### Work item:
Please copy out the full listing that follows exactly; no picture belongs in the copy.

### Information shown:
::::

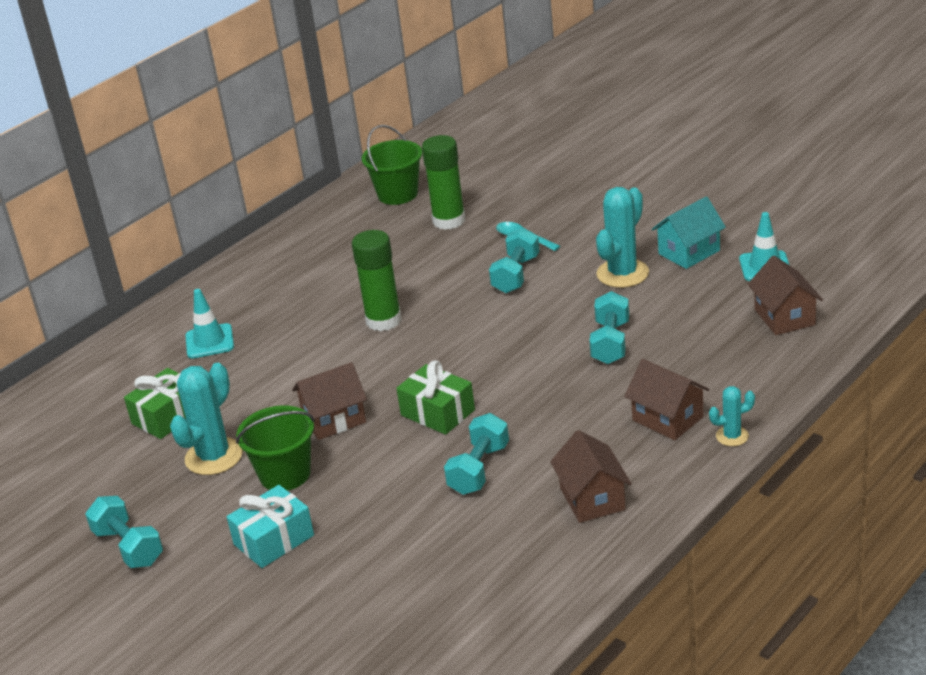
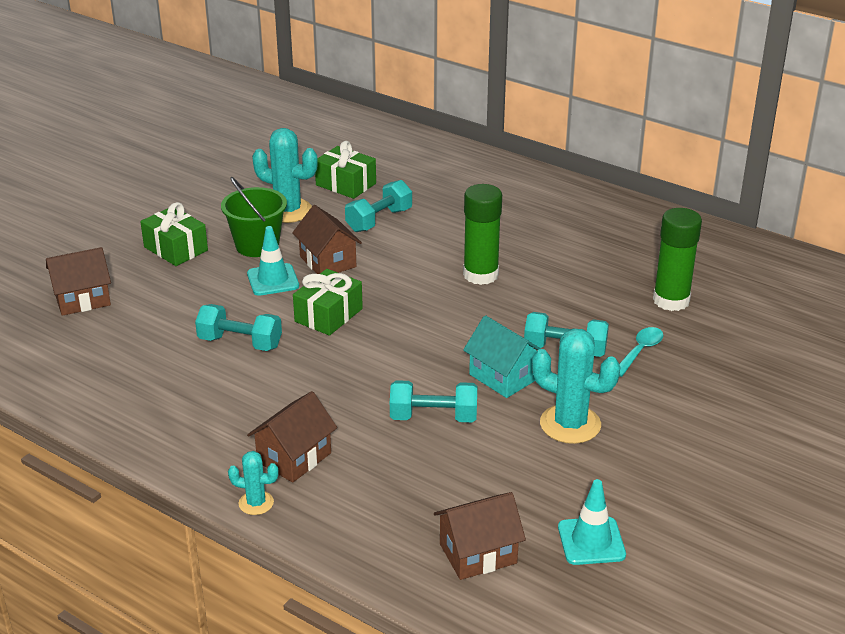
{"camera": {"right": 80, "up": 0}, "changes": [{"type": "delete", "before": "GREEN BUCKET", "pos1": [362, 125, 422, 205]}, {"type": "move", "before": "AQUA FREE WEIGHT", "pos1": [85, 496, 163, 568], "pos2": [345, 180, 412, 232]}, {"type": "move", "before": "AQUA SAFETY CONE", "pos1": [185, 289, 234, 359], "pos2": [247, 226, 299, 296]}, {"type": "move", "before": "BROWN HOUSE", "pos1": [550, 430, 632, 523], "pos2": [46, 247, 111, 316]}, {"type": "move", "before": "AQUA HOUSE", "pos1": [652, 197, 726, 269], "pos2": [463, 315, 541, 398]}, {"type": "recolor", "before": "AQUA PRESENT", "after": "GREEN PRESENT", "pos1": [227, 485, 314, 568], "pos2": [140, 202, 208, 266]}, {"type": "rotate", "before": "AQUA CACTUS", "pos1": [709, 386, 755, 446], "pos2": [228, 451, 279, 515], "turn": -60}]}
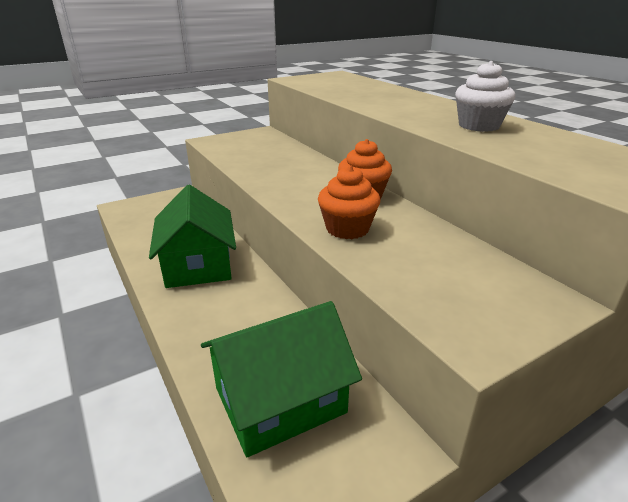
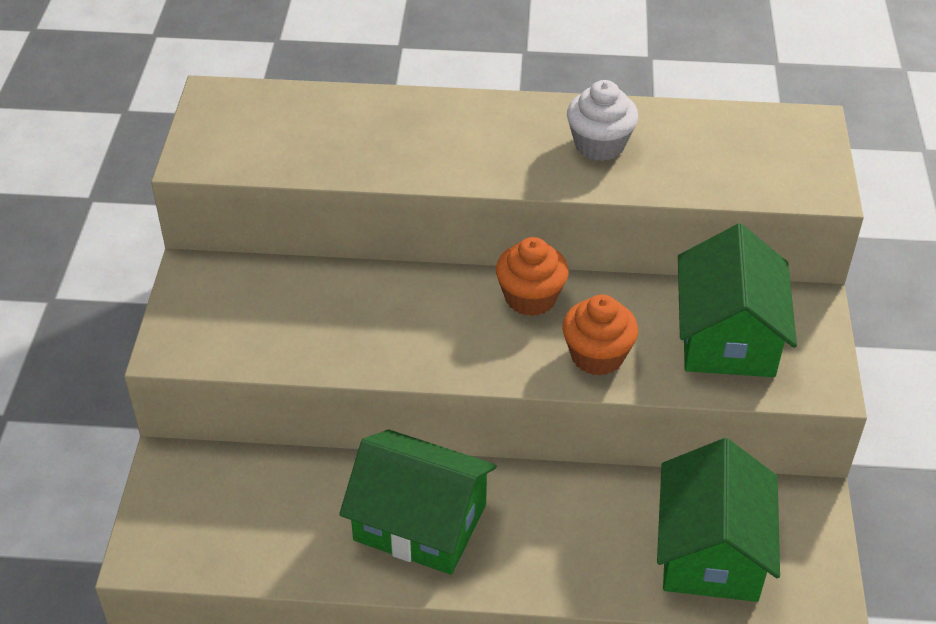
{"camera": {"right": -55, "up": 15}, "changes": [{"type": "insert", "after": "GREEN HOUSE", "pos2": [678, 224, 797, 377]}]}
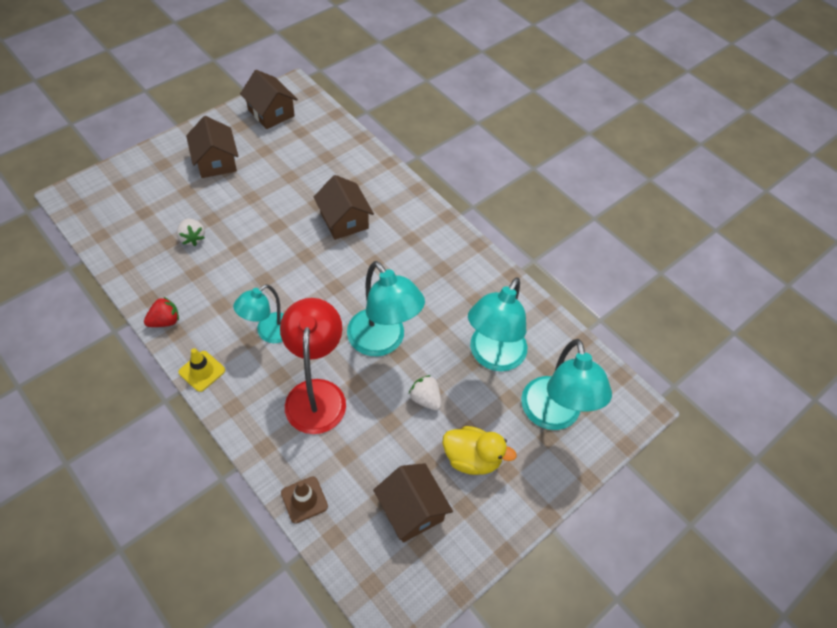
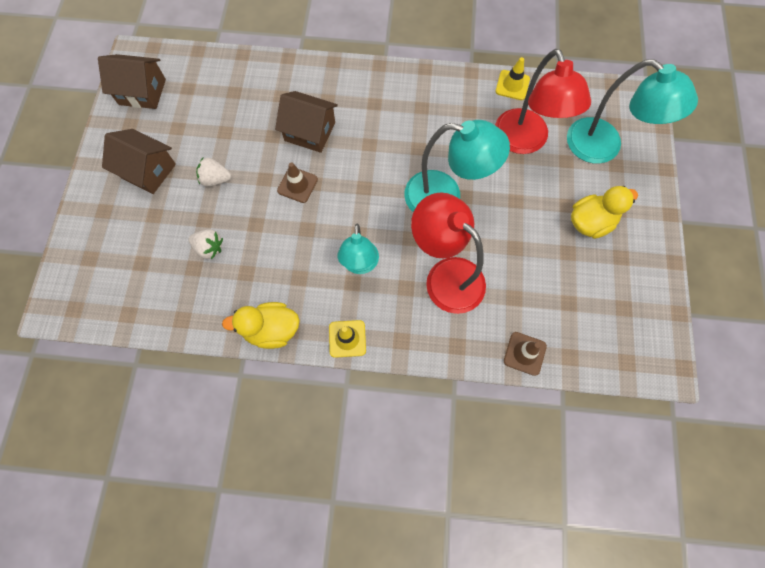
{"camera": {"right": -40, "up": 15}, "changes": [{"type": "delete", "before": "BROWN HOUSE", "pos1": [373, 463, 453, 543]}, {"type": "insert", "after": "BROWN SAFETY CONE", "pos2": [277, 162, 318, 203]}, {"type": "insert", "after": "YELLOW SAFETY CONE", "pos2": [495, 57, 530, 100]}, {"type": "move", "before": "WHITE STRAWBERRY", "pos1": [409, 375, 442, 410], "pos2": [196, 158, 232, 187]}, {"type": "replace", "before": "SCARLET STRAWBERRY", "after": "YELLOW RUBBER DUCK", "pos1": [144, 297, 179, 327], "pos2": [222, 302, 300, 349]}, {"type": "recolor", "before": "AQUA READING LAMP", "after": "SCARLET READING LAMP", "pos1": [468, 277, 527, 371], "pos2": [495, 49, 591, 154]}]}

::::

### Answer to this task:
{"camera": {"right": 80, "up": 0}, "changes": [{"type": "delete", "before": "GREEN BUCKET", "pos1": [362, 125, 422, 205]}, {"type": "move", "before": "AQUA FREE WEIGHT", "pos1": [85, 496, 163, 568], "pos2": [345, 180, 412, 232]}, {"type": "move", "before": "AQUA SAFETY CONE", "pos1": [185, 289, 234, 359], "pos2": [247, 226, 299, 296]}, {"type": "move", "before": "BROWN HOUSE", "pos1": [550, 430, 632, 523], "pos2": [46, 247, 111, 316]}, {"type": "move", "before": "AQUA HOUSE", "pos1": [652, 197, 726, 269], "pos2": [463, 315, 541, 398]}, {"type": "recolor", "before": "AQUA PRESENT", "after": "GREEN PRESENT", "pos1": [227, 485, 314, 568], "pos2": [140, 202, 208, 266]}, {"type": "rotate", "before": "AQUA CACTUS", "pos1": [709, 386, 755, 446], "pos2": [228, 451, 279, 515], "turn": -60}]}
{"camera": {"right": -55, "up": 15}, "changes": [{"type": "insert", "after": "GREEN HOUSE", "pos2": [678, 224, 797, 377]}]}
{"camera": {"right": -40, "up": 15}, "changes": [{"type": "delete", "before": "BROWN HOUSE", "pos1": [373, 463, 453, 543]}, {"type": "insert", "after": "BROWN SAFETY CONE", "pos2": [277, 162, 318, 203]}, {"type": "insert", "after": "YELLOW SAFETY CONE", "pos2": [495, 57, 530, 100]}, {"type": "move", "before": "WHITE STRAWBERRY", "pos1": [409, 375, 442, 410], "pos2": [196, 158, 232, 187]}, {"type": "replace", "before": "SCARLET STRAWBERRY", "after": "YELLOW RUBBER DUCK", "pos1": [144, 297, 179, 327], "pos2": [222, 302, 300, 349]}, {"type": "recolor", "before": "AQUA READING LAMP", "after": "SCARLET READING LAMP", "pos1": [468, 277, 527, 371], "pos2": [495, 49, 591, 154]}]}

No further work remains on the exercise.